> [SOURCE INFORMATION]:
# # # # # # #

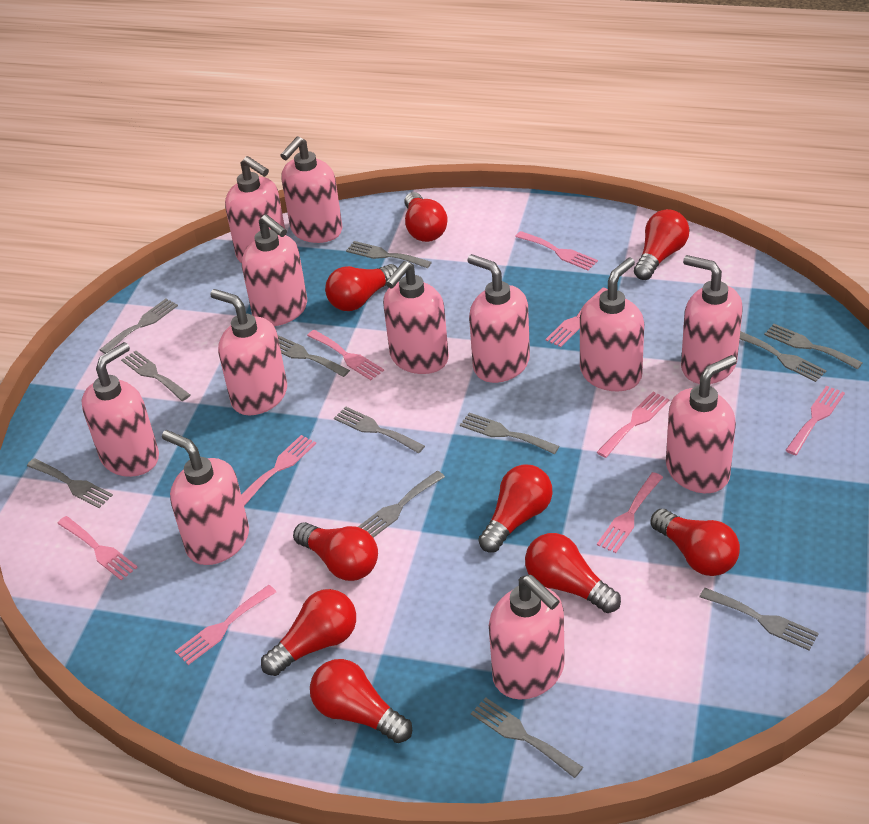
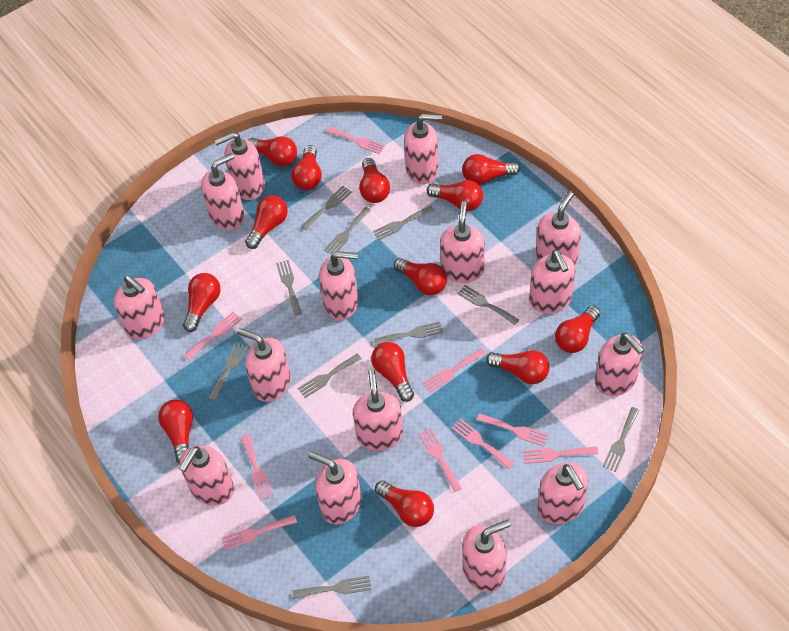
grey fork: [27,458,113,508] [100,299,178,354] [121,351,190,401] [278,335,350,377] [334,406,425,453] [346,241,432,268] [358,471,445,538] [460,413,560,454] [471,697,583,778] [700,588,819,650] [740,331,827,382] [764,324,863,369] = 12 -> [209,341,249,401] [276,260,302,316] [293,576,371,599] [298,354,362,398] [301,186,352,230] [324,207,371,254] [373,206,435,240] [374,321,443,345] [457,285,519,325] [603,407,640,472] = 10
pink soap dispenser: [82,342,159,477] [162,430,249,565] [210,289,287,415] [225,156,285,263] [242,214,307,326] [280,136,343,243] [383,261,449,374] [467,254,530,383] [489,575,565,700] [580,258,644,392] [666,355,737,493] [681,255,743,384] = 12 -> [114,275,165,339] [179,446,234,506] [201,153,245,230] [215,132,265,200] [237,328,291,402] [308,451,362,524] [319,251,359,320] [353,369,403,451] [404,114,442,184] [440,201,485,283] [462,519,511,592] [529,250,575,314] [536,191,581,266] [538,463,588,524] [595,333,644,396] = 15
red light bulb: [261,589,356,676] [293,522,378,581] [310,659,412,743] [325,264,397,311] [404,192,447,242] [478,464,553,552] [525,533,621,613] [634,209,690,280] [650,509,740,576] = 9 -> [158,400,193,463] [183,273,221,332] [245,195,288,249] [248,136,297,167] [291,145,322,190] [359,158,390,203] [371,342,414,402] [375,480,434,527] [394,258,447,295] [427,180,483,211] [462,154,520,185] [486,350,549,384] [555,306,600,353] = 13

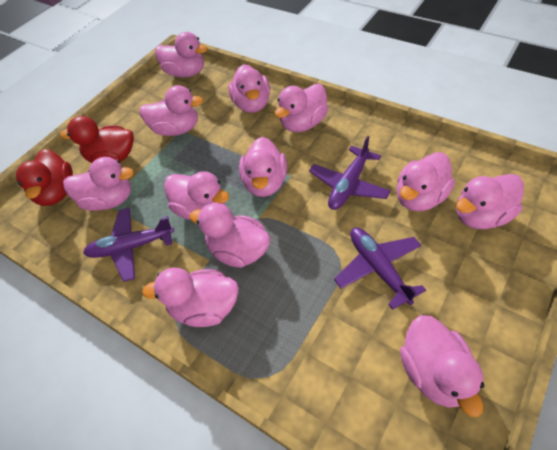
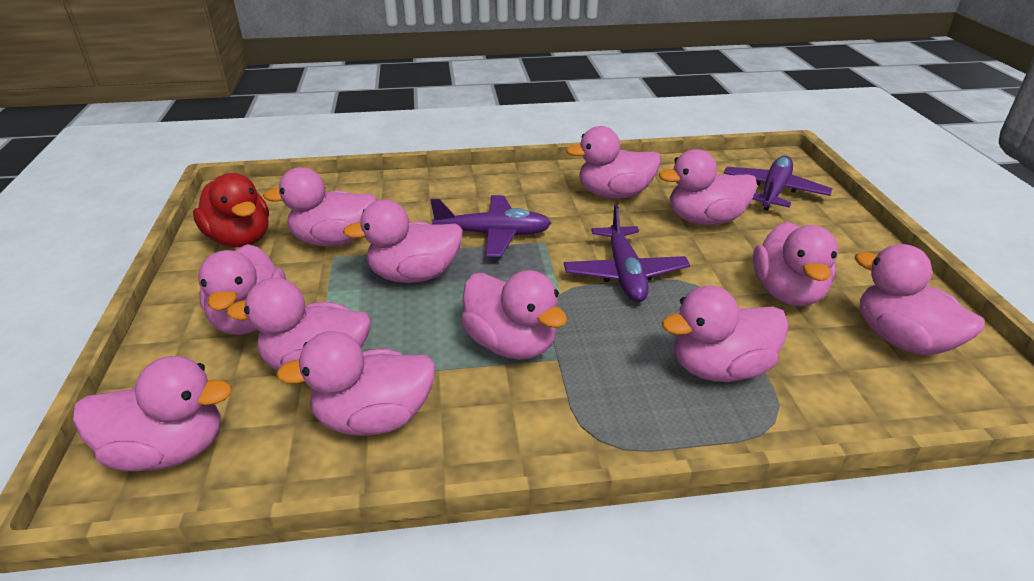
red duck: [16,149,73,206] [60,116,134,163] = 2 -> [193,173,269,247] = 1

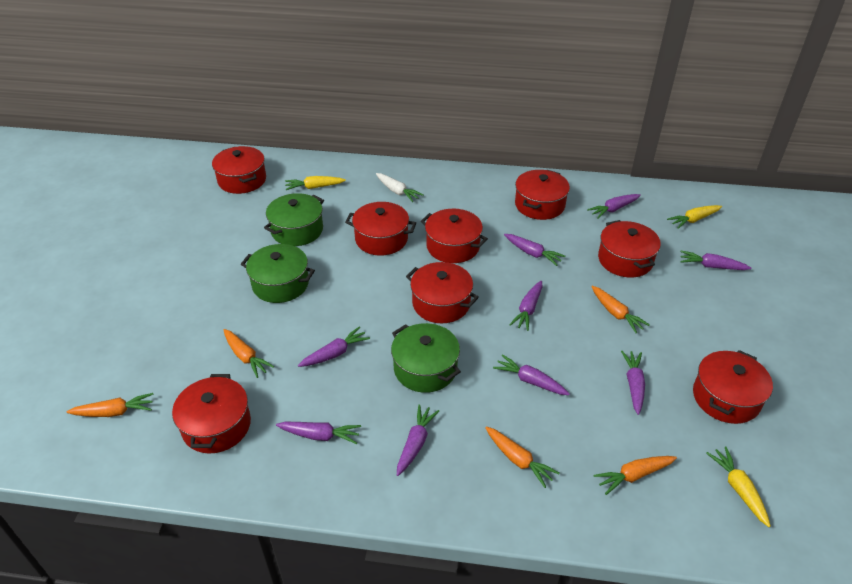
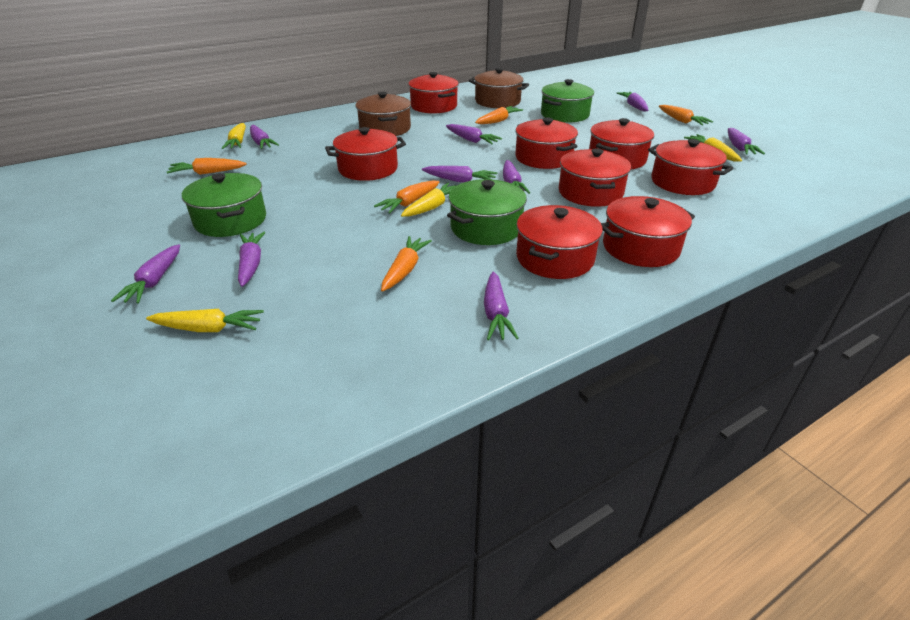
brown pot: none = 0 -> [356,92,411,136] [469,68,529,108] = 2
white carrot: [376,173,424,202] = 1 -> none = 0
yellow carrot: [285,176,346,190] [667,205,722,229] [706,446,771,527] = 3 -> [146,309,264,332] [222,123,246,149] [401,183,457,217] [684,134,742,162] = 4

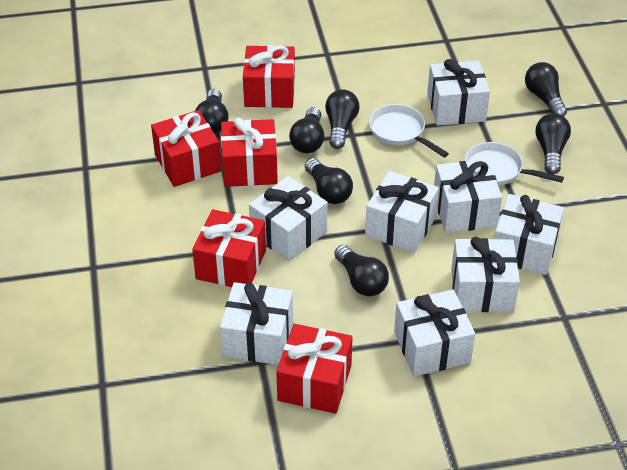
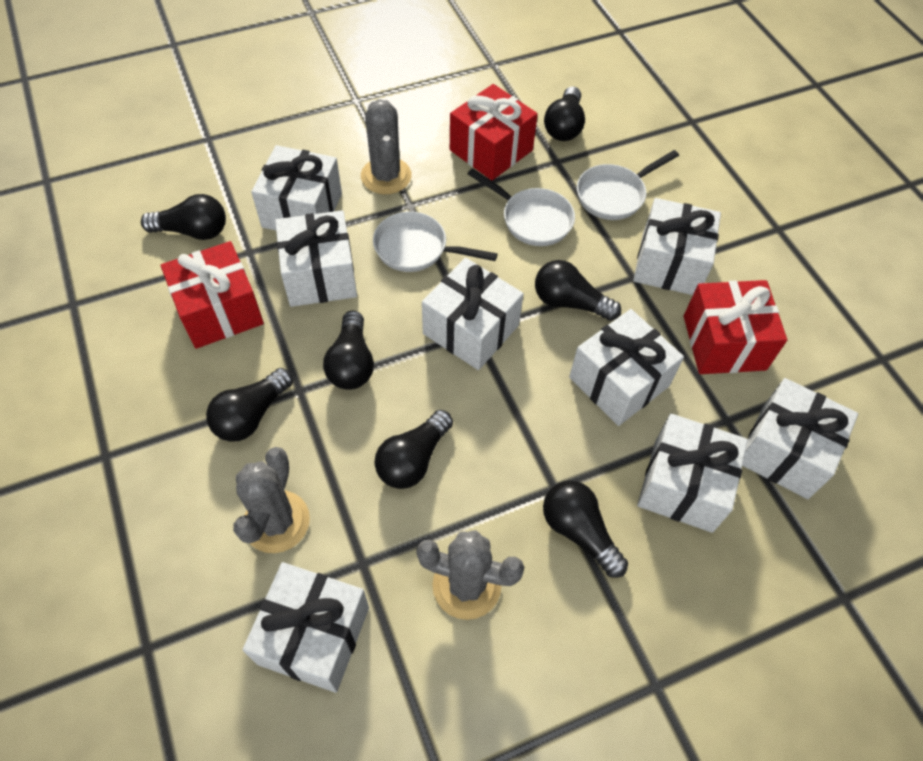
grey cactus: none = 0 -> [233,447,310,553] [361,99,412,194] [416,530,525,620] = 3
red gift: [151,110,221,187] [192,209,266,287] [221,117,278,187] [243,45,295,108] [276,324,353,414] = 5 -> [161,241,264,349] [450,84,538,180] [684,280,787,374] = 3
white pan: [369,104,449,157] [464,142,564,186] = 2 -> [373,211,497,272] [468,168,575,246] [577,150,679,220] = 3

# # # # # # #

> [ACTION ITEM]: An exact copy is needed of the lines from the start of the listing through the line with "pink soap dispenser: [82,342,159,477]", both end lines included and pictures excluded.

> [RESULT FOR THIS EXERCISE]:
grey fork: [27,458,113,508] [100,299,178,354] [121,351,190,401] [278,335,350,377] [334,406,425,453] [346,241,432,268] [358,471,445,538] [460,413,560,454] [471,697,583,778] [700,588,819,650] [740,331,827,382] [764,324,863,369] = 12 -> [209,341,249,401] [276,260,302,316] [293,576,371,599] [298,354,362,398] [301,186,352,230] [324,207,371,254] [373,206,435,240] [374,321,443,345] [457,285,519,325] [603,407,640,472] = 10
pink soap dispenser: [82,342,159,477] [162,430,249,565] [210,289,287,415] [225,156,285,263] [242,214,307,326] [280,136,343,243] [383,261,449,374] [467,254,530,383] [489,575,565,700] [580,258,644,392] [666,355,737,493] [681,255,743,384] = 12 -> [114,275,165,339] [179,446,234,506] [201,153,245,230] [215,132,265,200] [237,328,291,402] [308,451,362,524] [319,251,359,320] [353,369,403,451] [404,114,442,184] [440,201,485,283] [462,519,511,592] [529,250,575,314] [536,191,581,266] [538,463,588,524] [595,333,644,396] = 15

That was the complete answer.